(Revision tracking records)
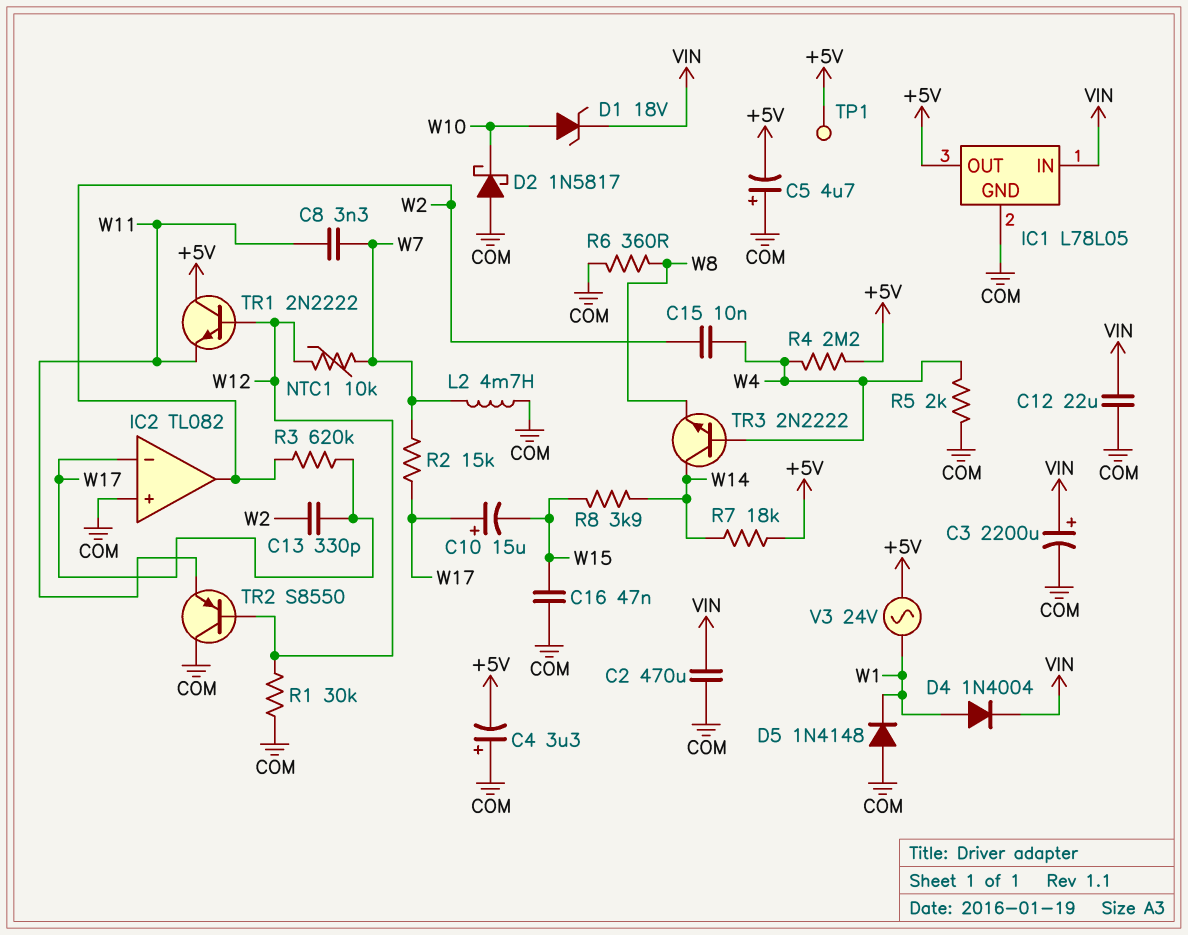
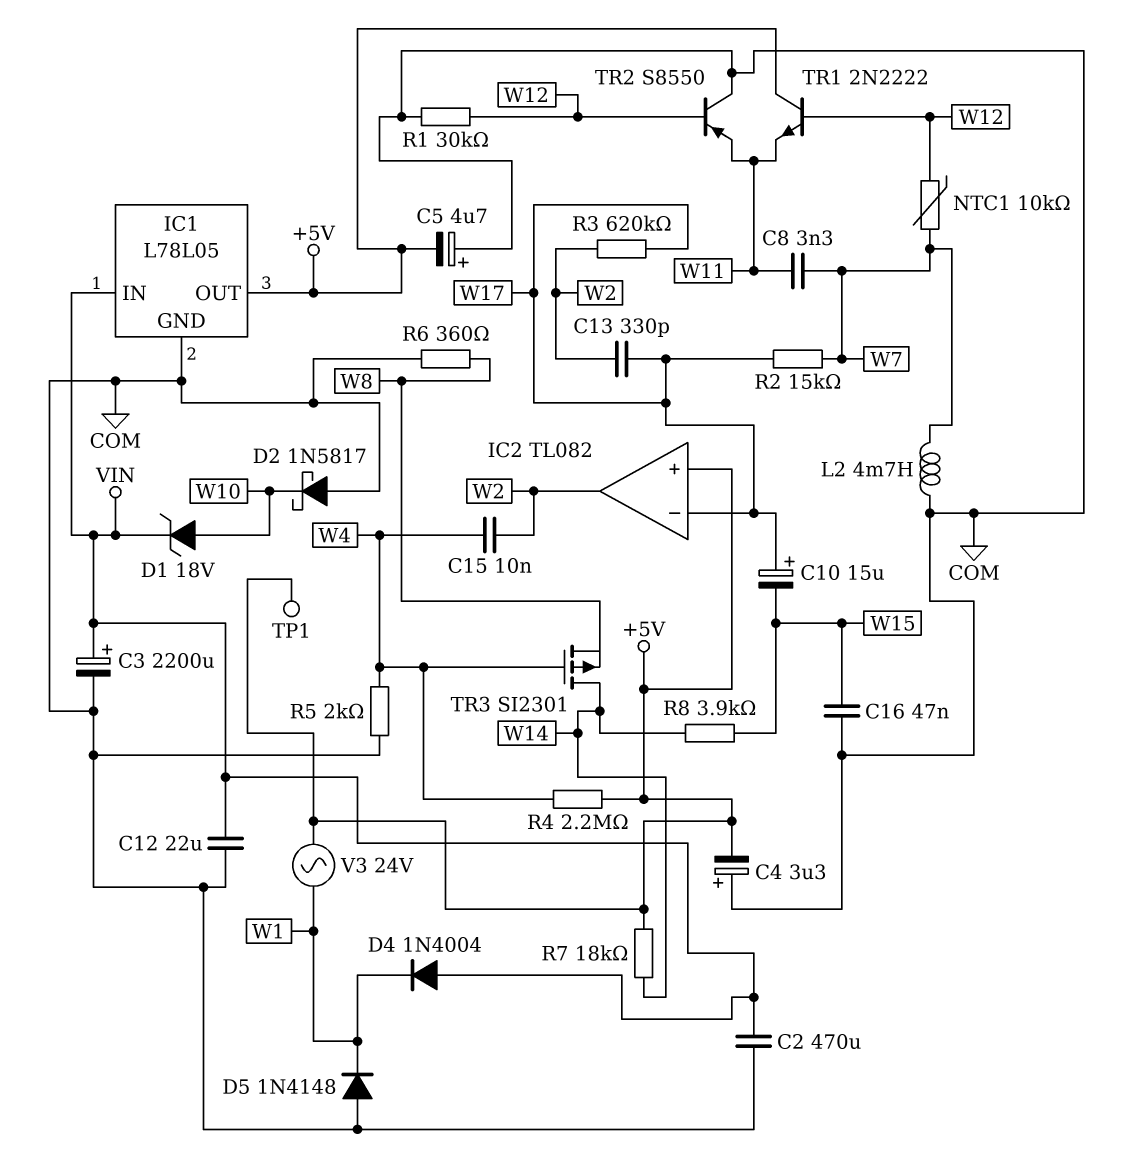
D4: diode 1N4004 (A W1, K VIN) -> diode 1N4004 (A VIN, K W1)
IC2 pin in+: COM -> +5V
TR3: NPN 2N2222 (B W4, C W14, E W8) -> PMOS SI2301 (G W4, D W14, S W8)

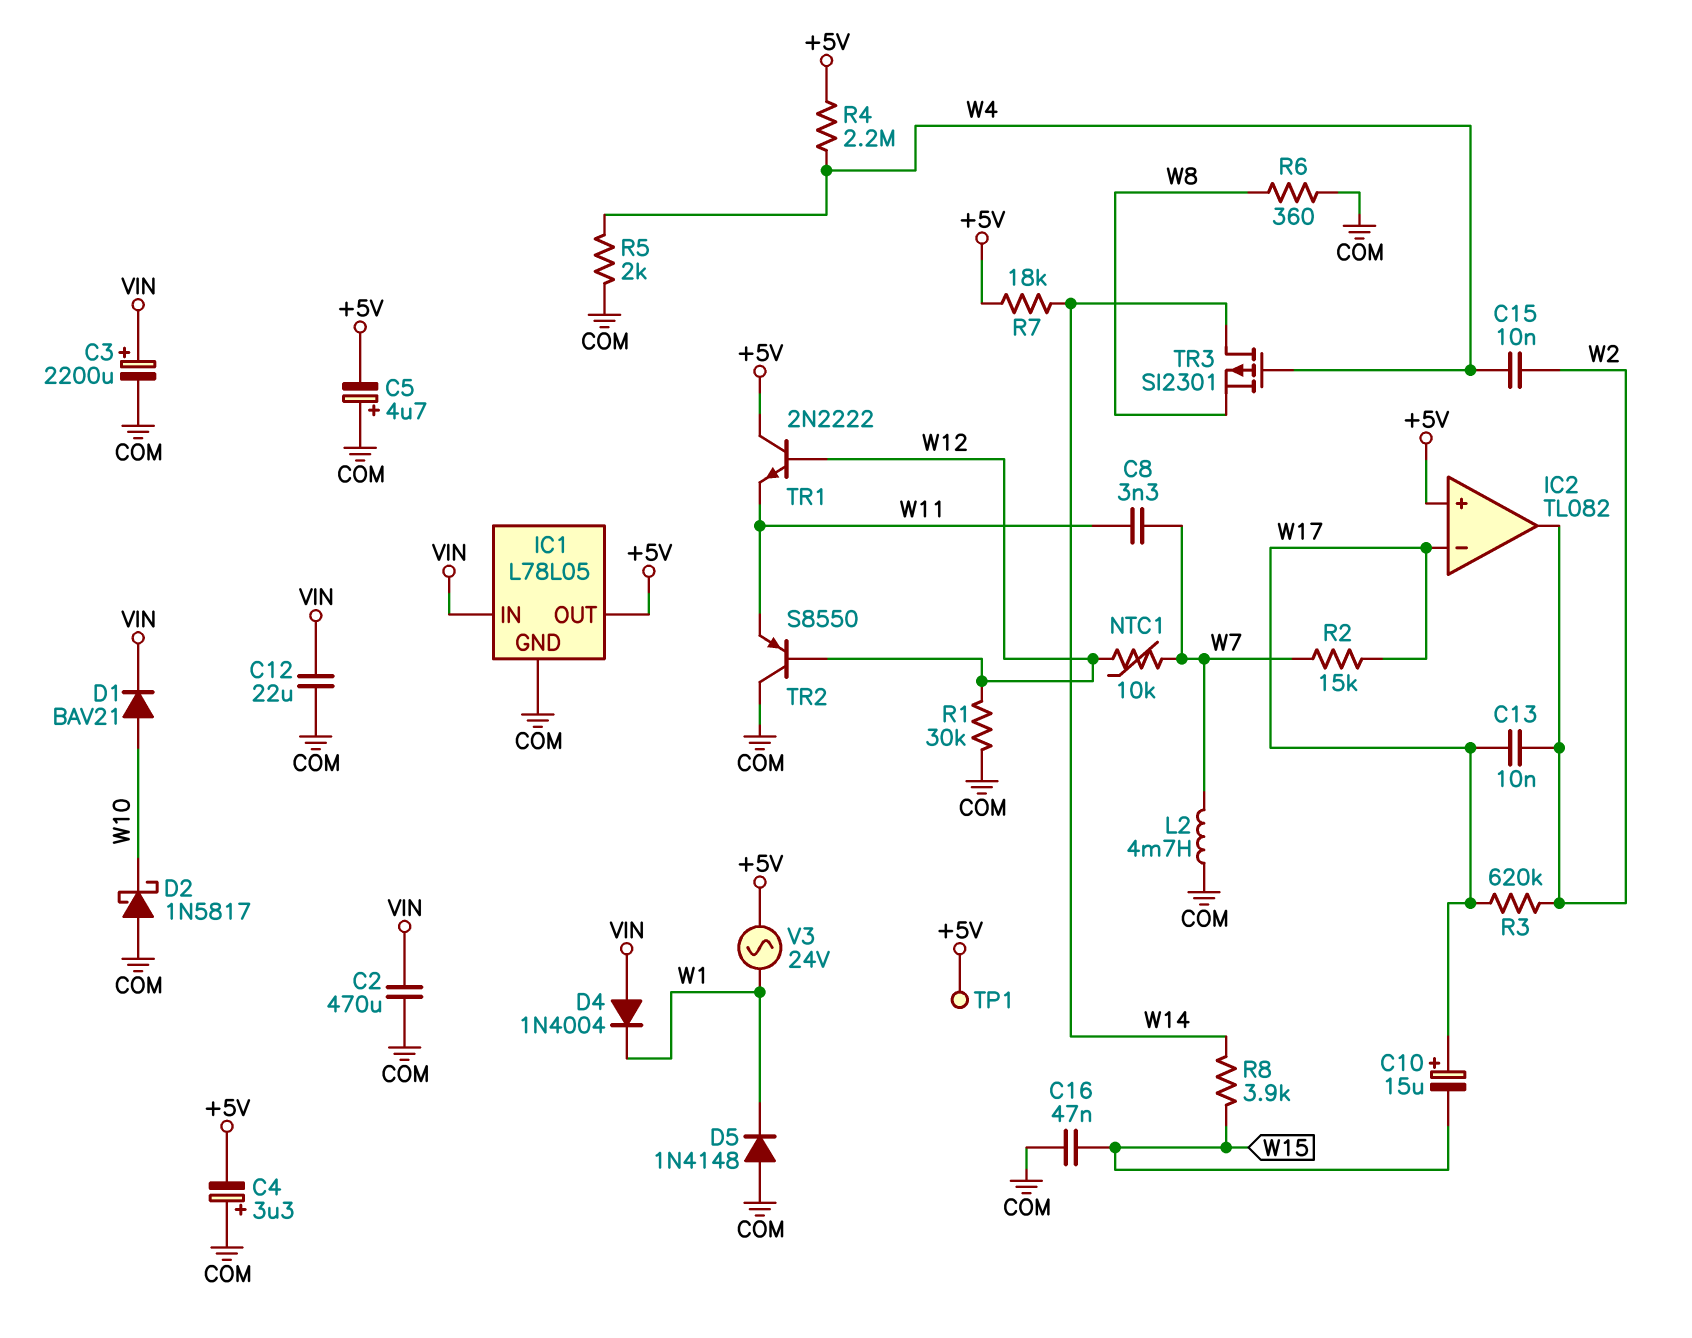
C13: 330pF (W2, W17) -> 10nF (W2, W17)
D1: zener 18V (A W10, K VIN) -> diode BAV21 (A W10, K VIN)

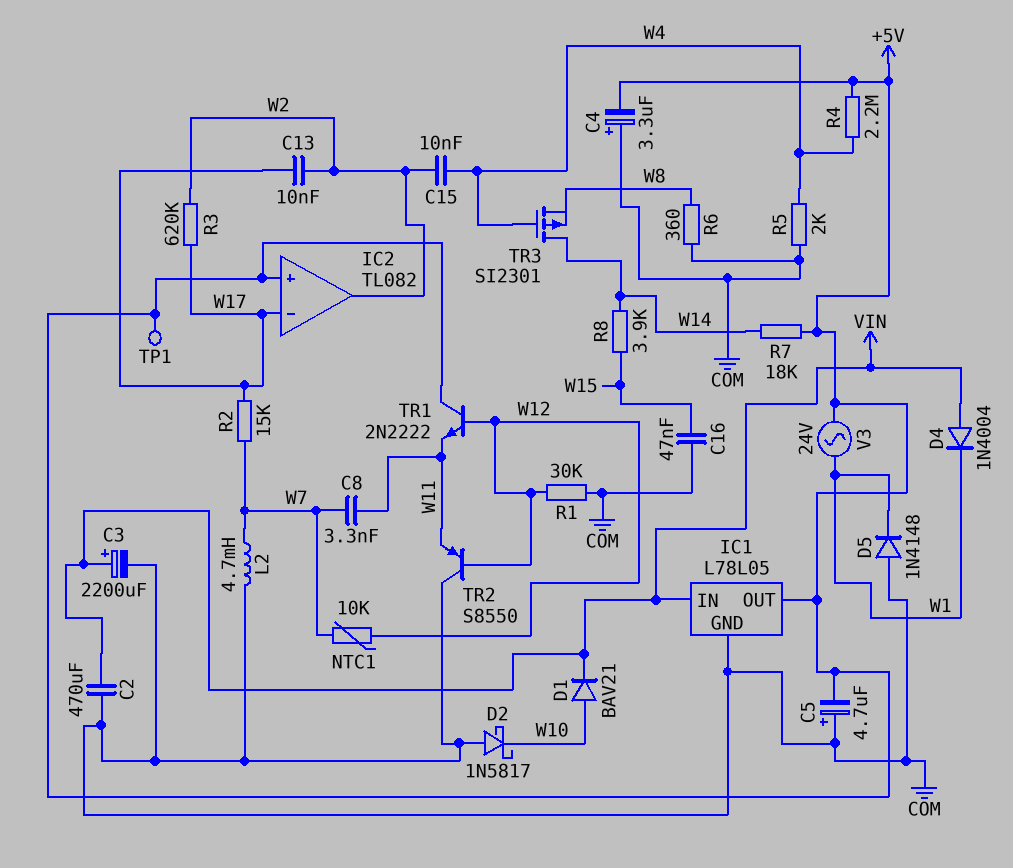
C10: 15uF (plus W17, minus W15) -> none
C12: 22uF (COM, VIN) -> none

What you are asked to do :: Show each line of the data that contains the string "diode".

Solution for this problem ::
D4: diode 1N4004 (A W1, K VIN) -> diode 1N4004 (A VIN, K W1)
D1: zener 18V (A W10, K VIN) -> diode BAV21 (A W10, K VIN)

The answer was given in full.